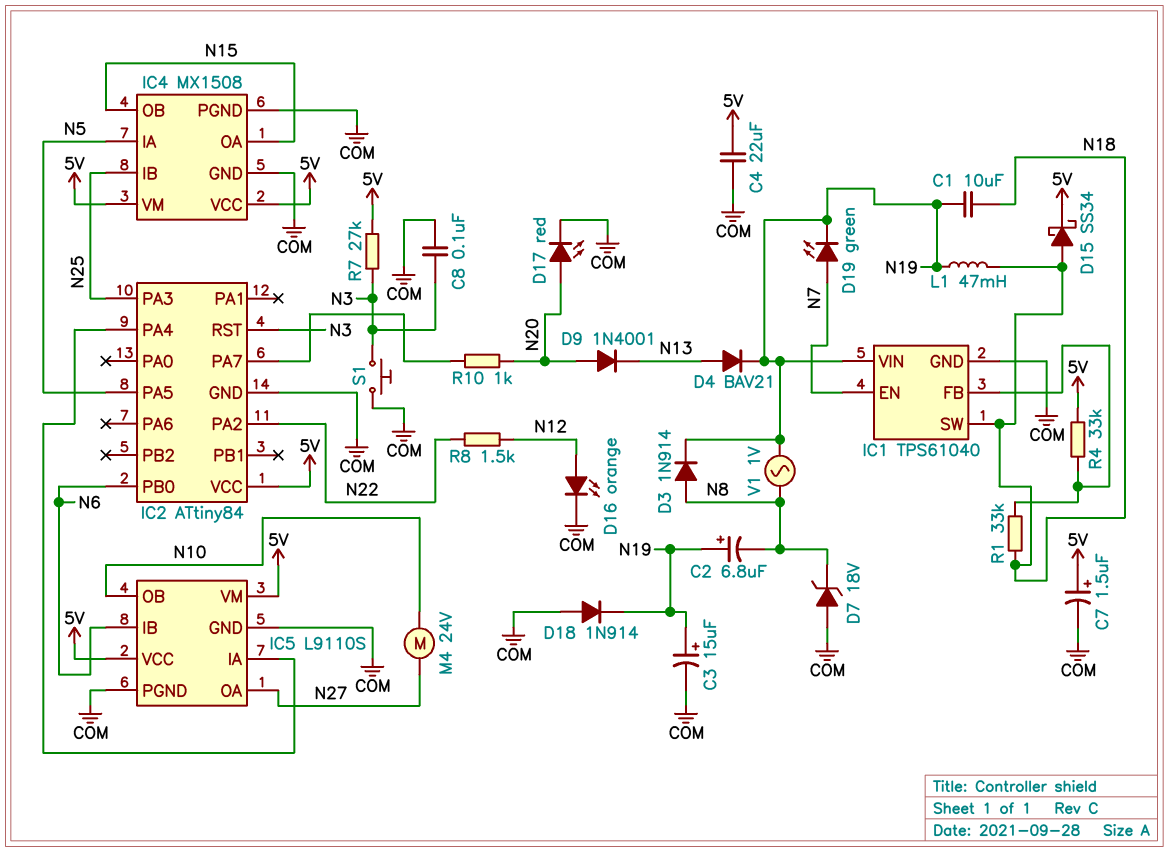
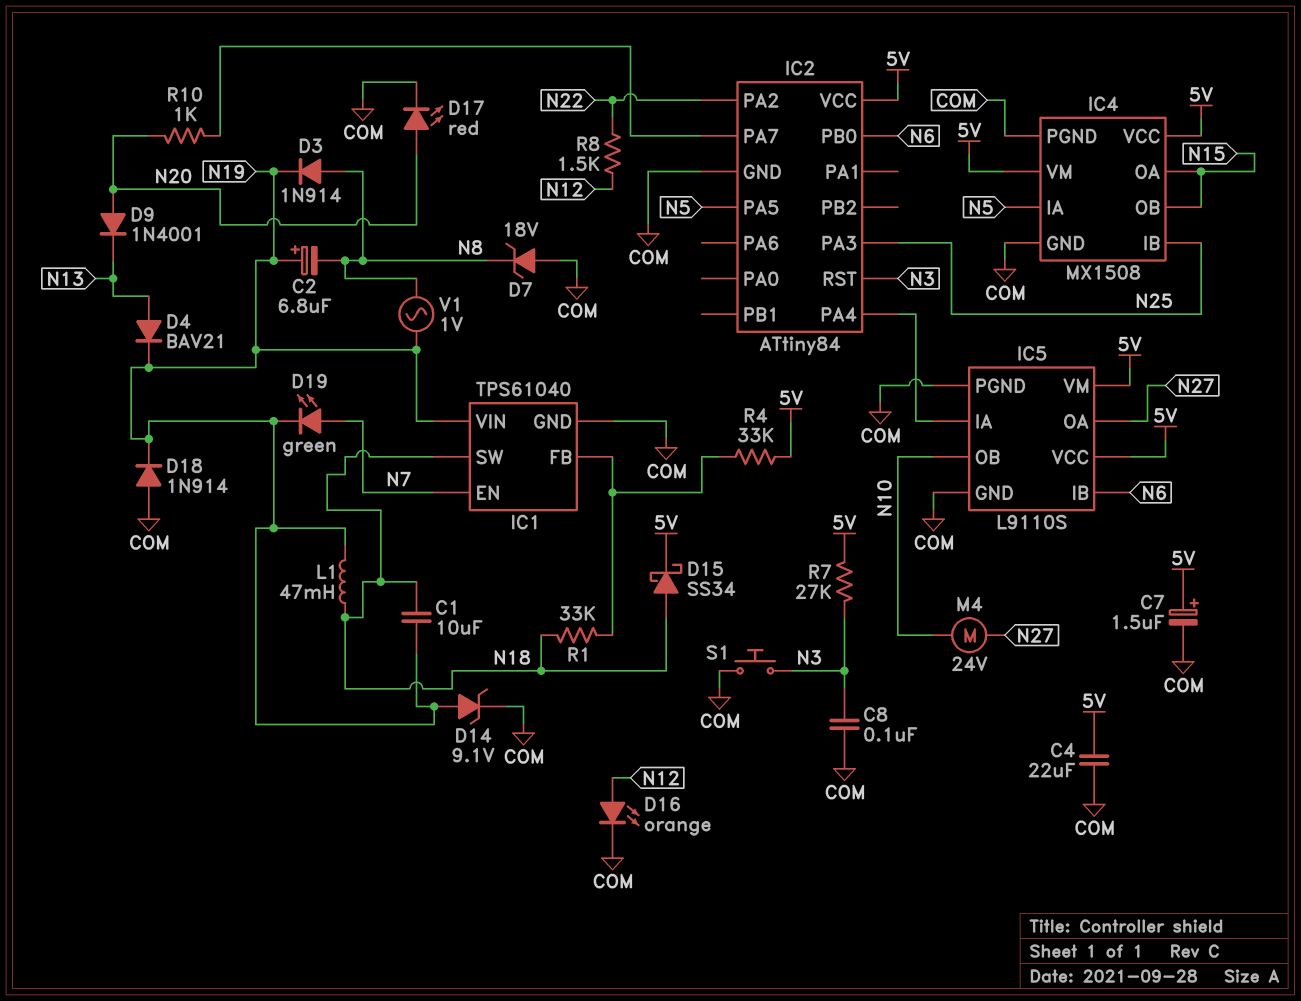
C3: 15uF (plus N19, minus COM) -> none
D14: none -> zener 9.1V (A N19, K COM)

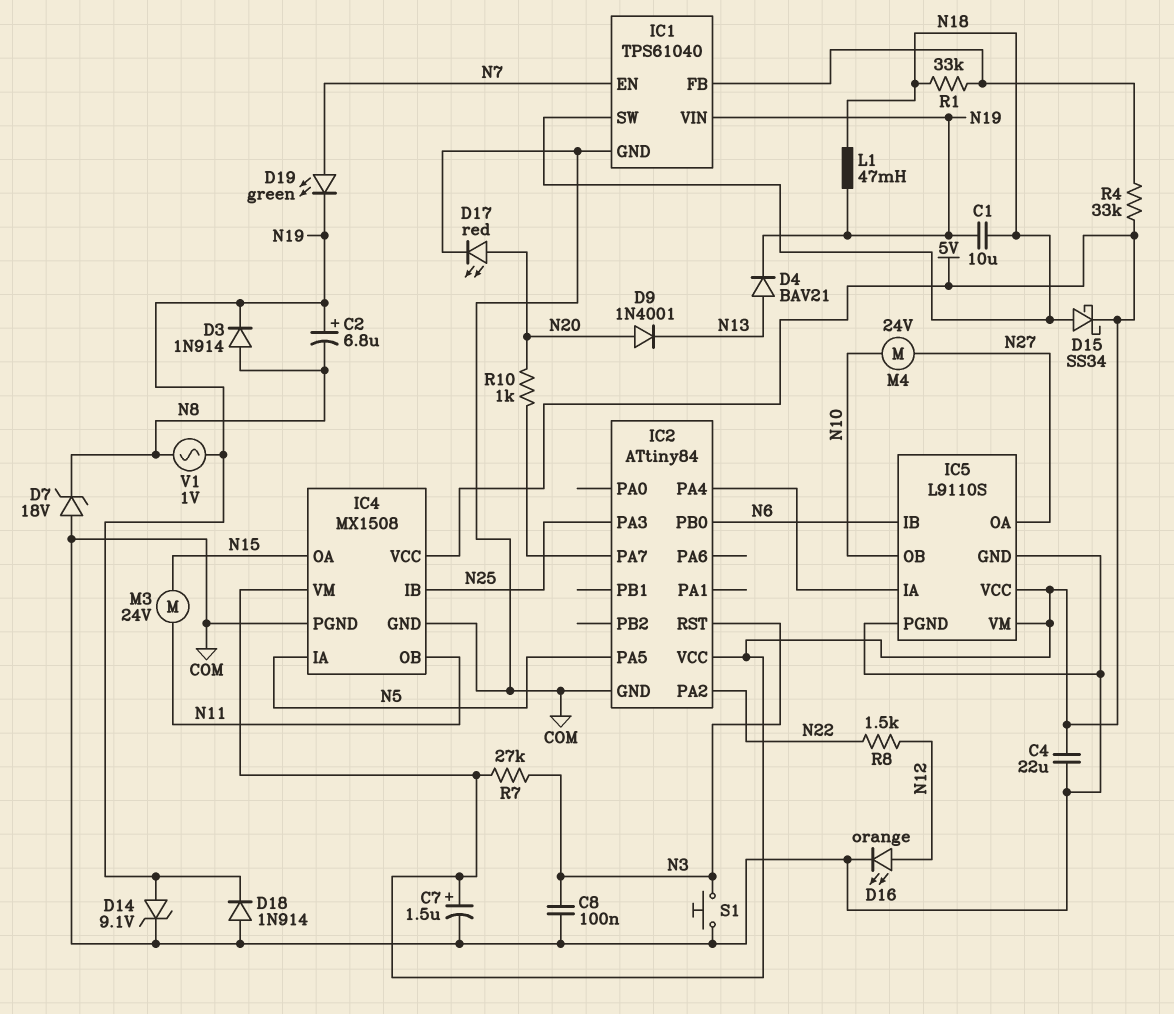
IC4 pin OB: N15 -> N11
M3: none -> motor 24V (N11, N15)

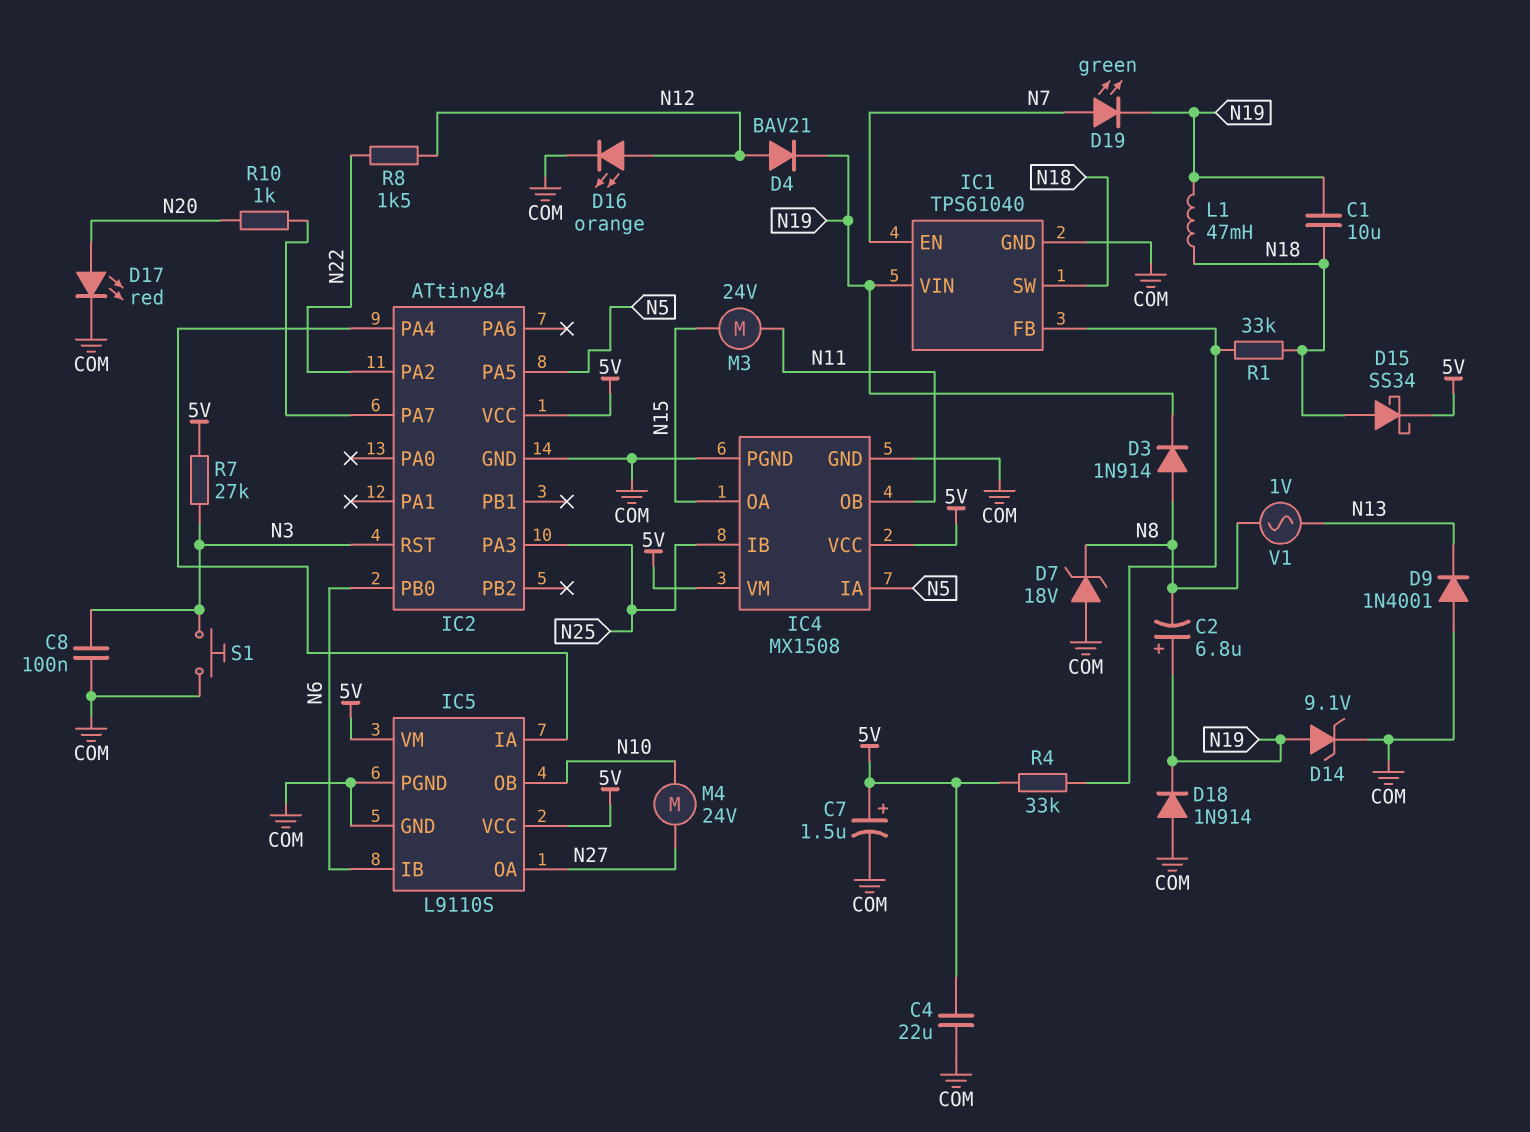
D4: diode BAV21 (A N13, K N19) -> diode BAV21 (A N12, K N19)
D9: diode 1N4001 (A N20, K N13) -> diode 1N4001 (A COM, K N13)
V1: AC 1V (N8, N19) -> AC 1V (N8, N13)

- - - -

Task goal
Each line with "none" in it must be identified and copied from the material.

Answer space
C3: 15uF (plus N19, minus COM) -> none
D14: none -> zener 9.1V (A N19, K COM)
M3: none -> motor 24V (N11, N15)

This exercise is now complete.